[[ SOURCE DATA, beginning ]]
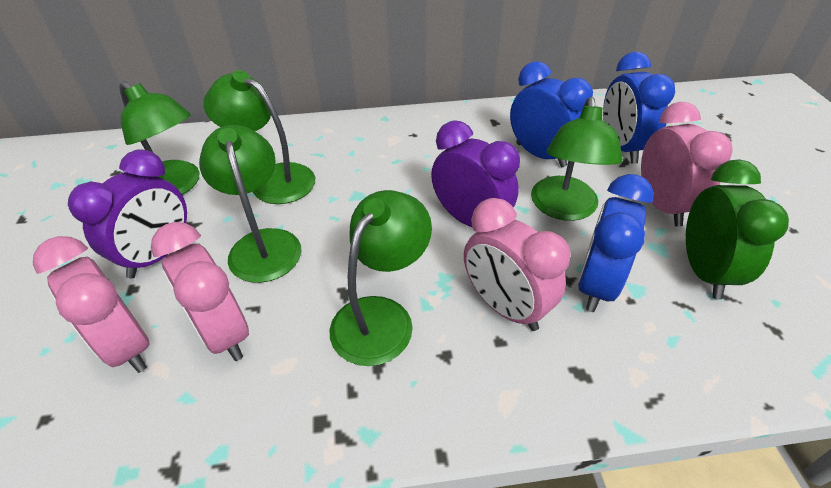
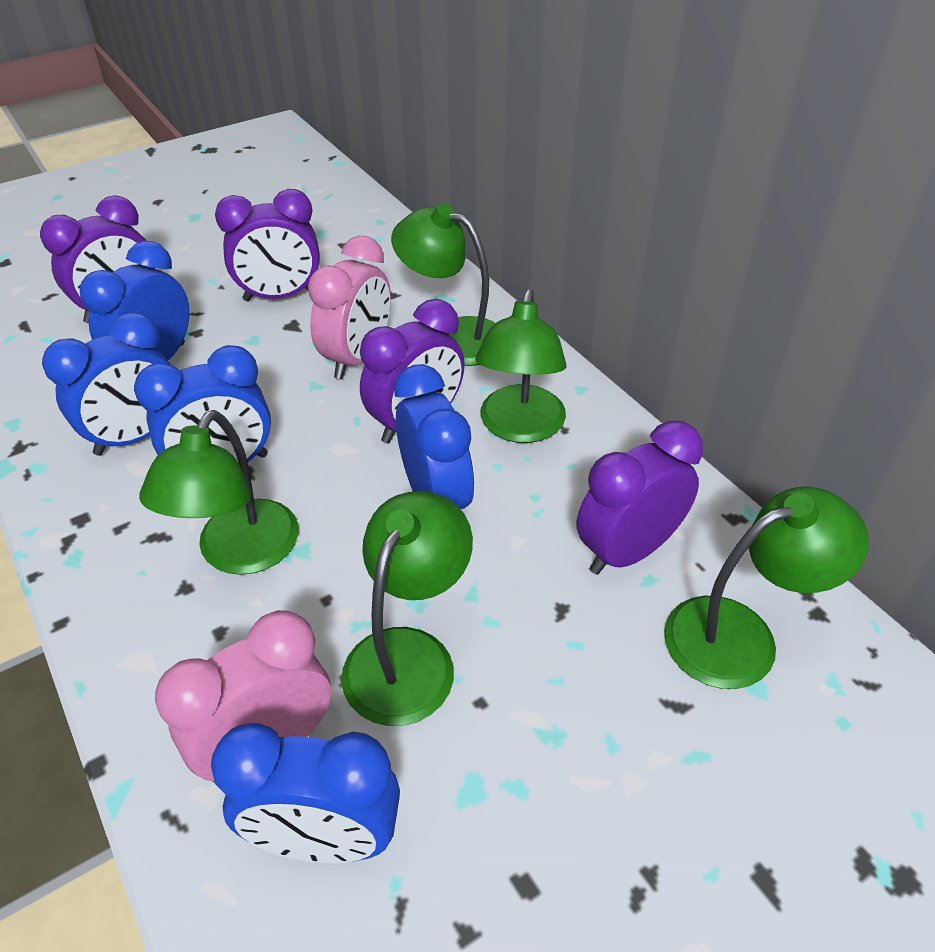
blue clock: 3 -> 5
green clock: 1 -> 0
pink clock: 4 -> 2
purple clock: 2 -> 4

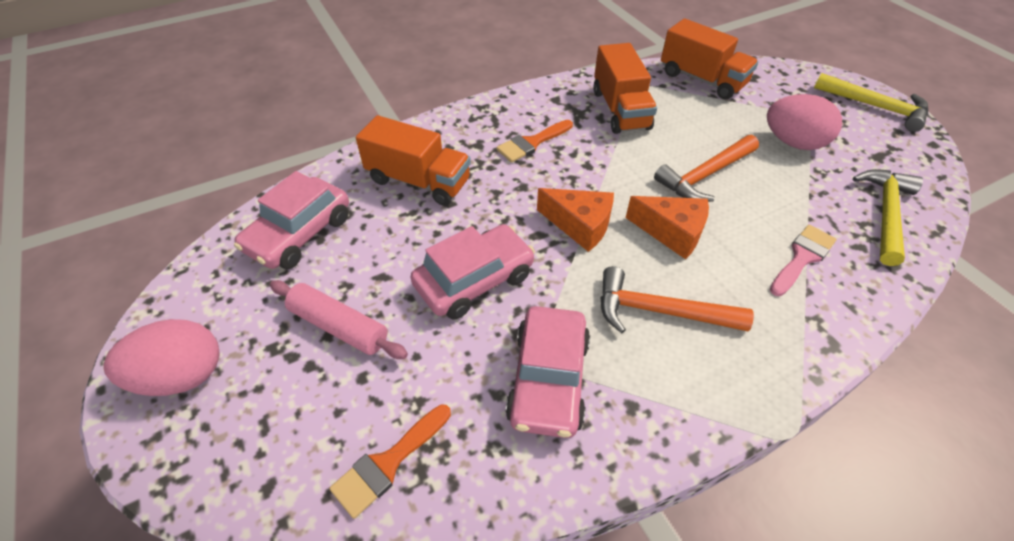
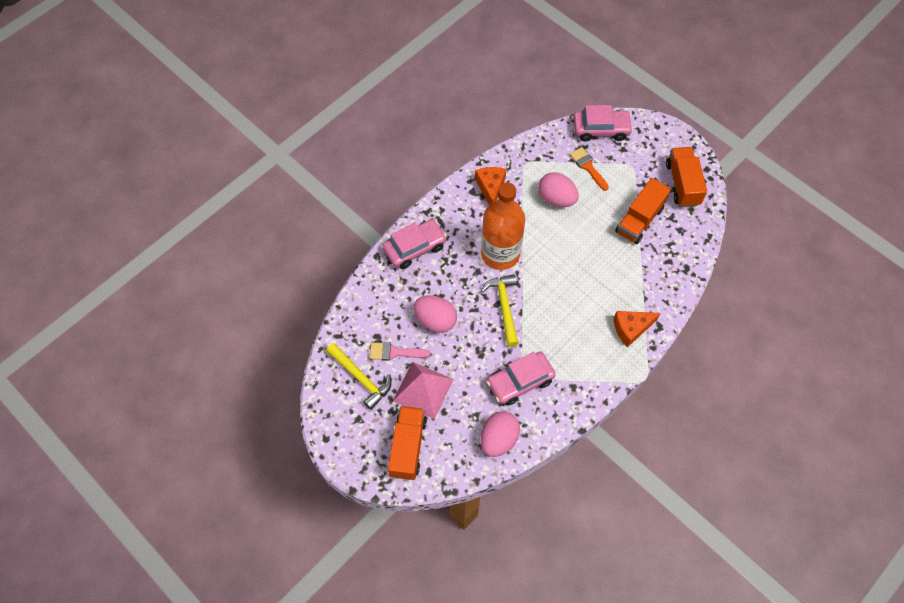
orange bottle: 0 -> 1
orange brush: 2 -> 1
orange hammer: 2 -> 0
pink egg: 2 -> 3
pink pyramid: 0 -> 1
pink rolling pin: 1 -> 0

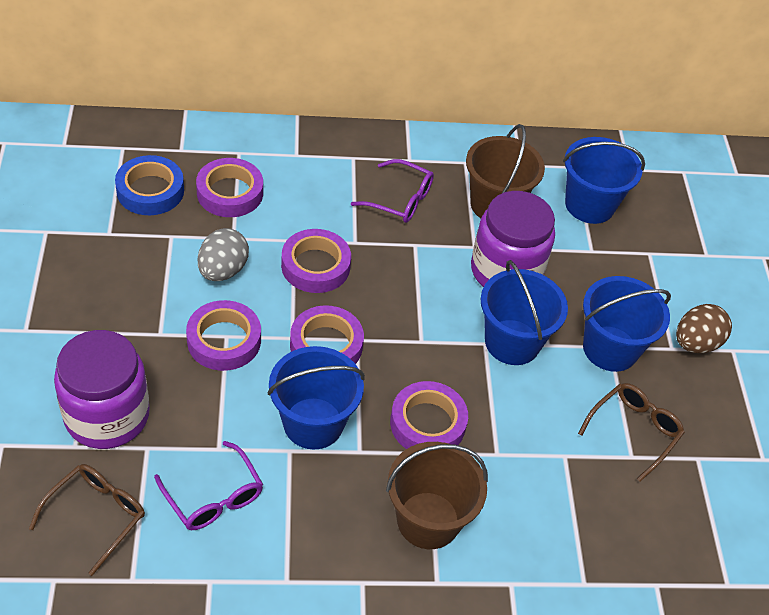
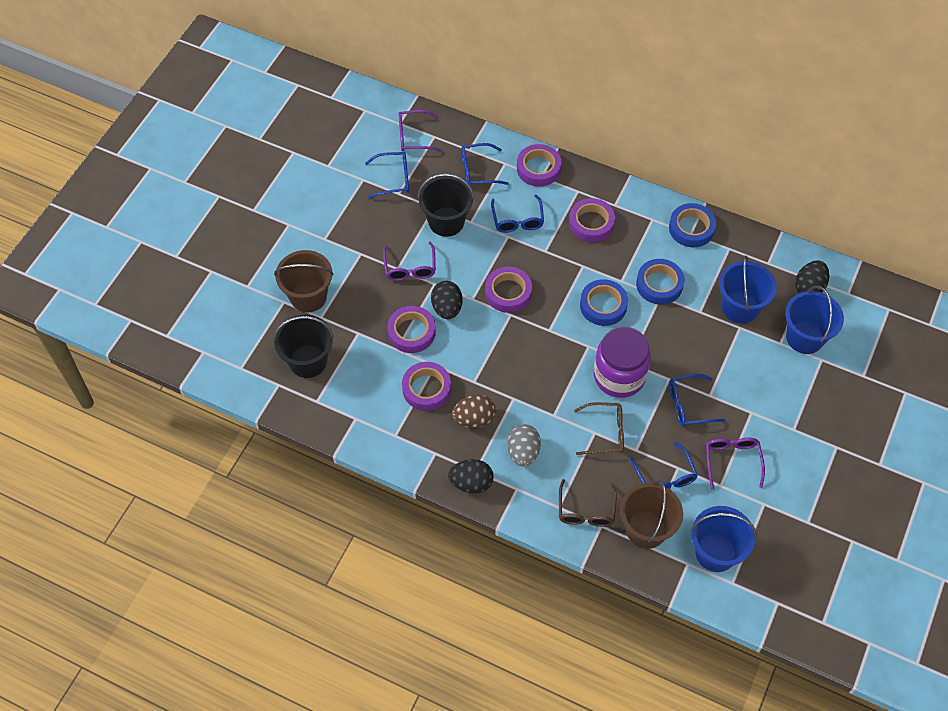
black bucket: 0 -> 2
black egg: 0 -> 3
blue bucket: 4 -> 3
blue glasses: 0 -> 5
blue tape: 1 -> 3
purple glasses: 2 -> 3
purple jar: 2 -> 1

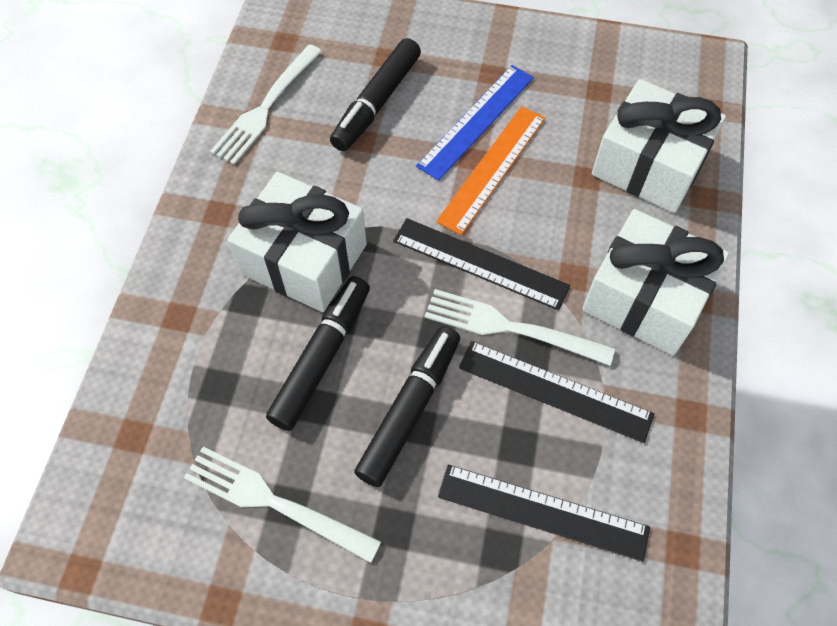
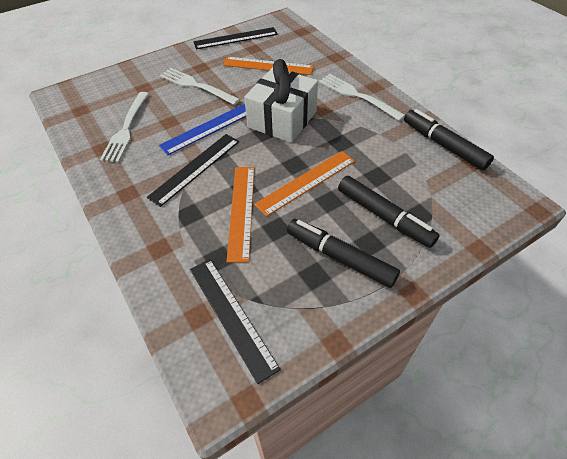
orange ruler: 1 -> 3
white gift: 3 -> 1

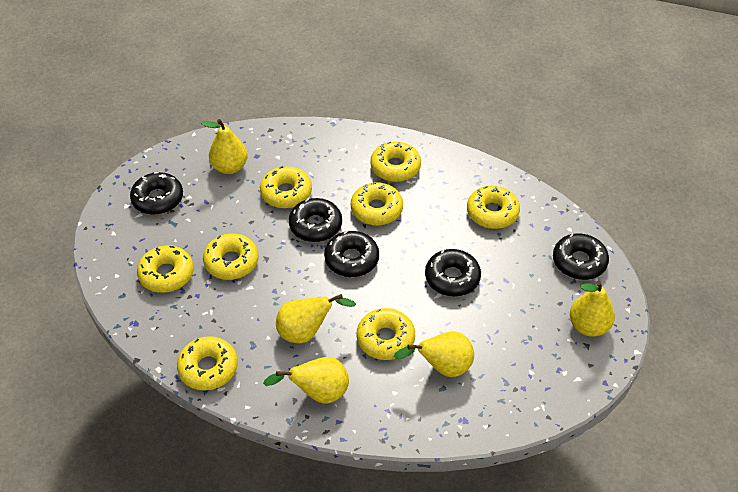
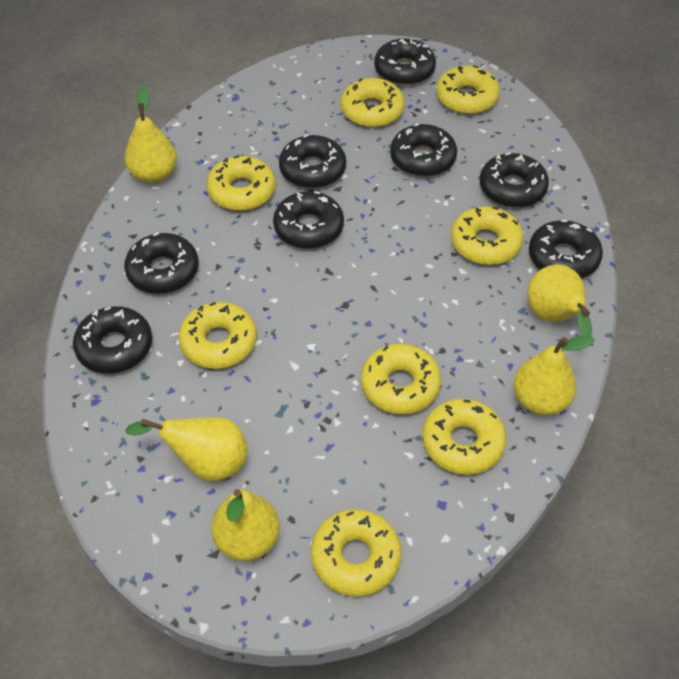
black donut: 5 -> 8

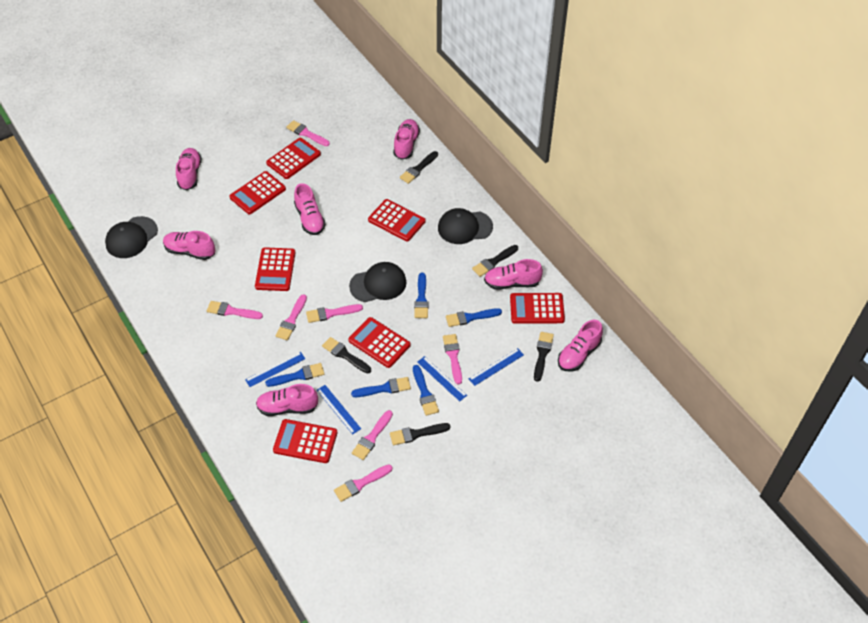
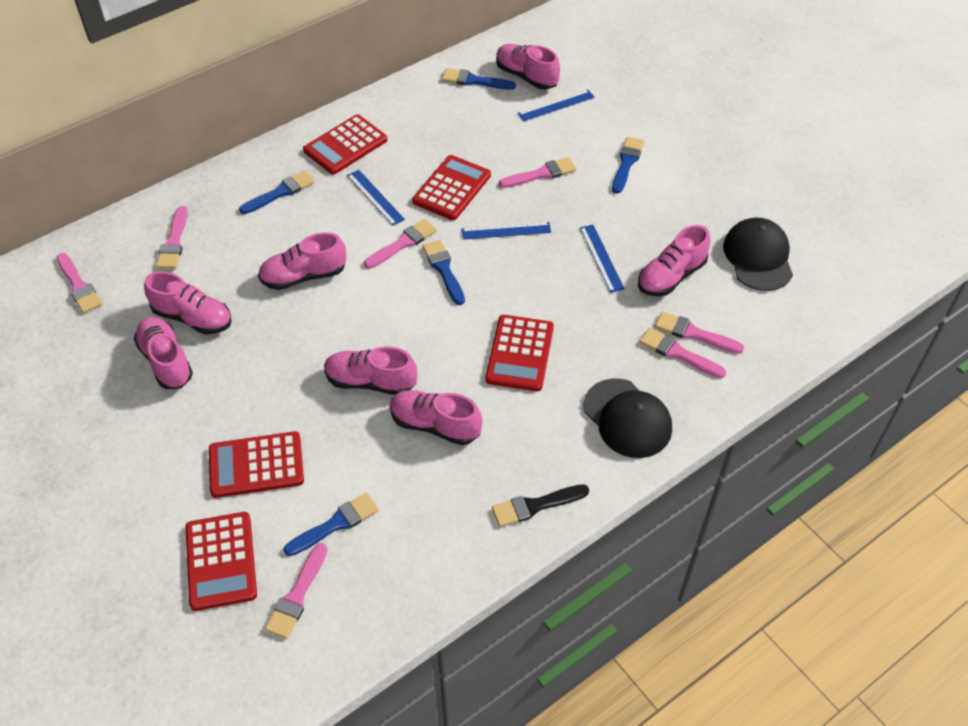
black brush: 5 -> 1
black cap: 3 -> 2
red calculator: 7 -> 5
[[ SOURCE DATA, end ]]
TASK GOAL:
Every entry above needs to be copied exactly, apart from its pictures.

EXERCISE RESPONSE:
blue clock: 3 -> 5
green clock: 1 -> 0
pink clock: 4 -> 2
purple clock: 2 -> 4

orange bottle: 0 -> 1
orange brush: 2 -> 1
orange hammer: 2 -> 0
pink egg: 2 -> 3
pink pyramid: 0 -> 1
pink rolling pin: 1 -> 0

black bucket: 0 -> 2
black egg: 0 -> 3
blue bucket: 4 -> 3
blue glasses: 0 -> 5
blue tape: 1 -> 3
purple glasses: 2 -> 3
purple jar: 2 -> 1

orange ruler: 1 -> 3
white gift: 3 -> 1

black donut: 5 -> 8

black brush: 5 -> 1
black cap: 3 -> 2
red calculator: 7 -> 5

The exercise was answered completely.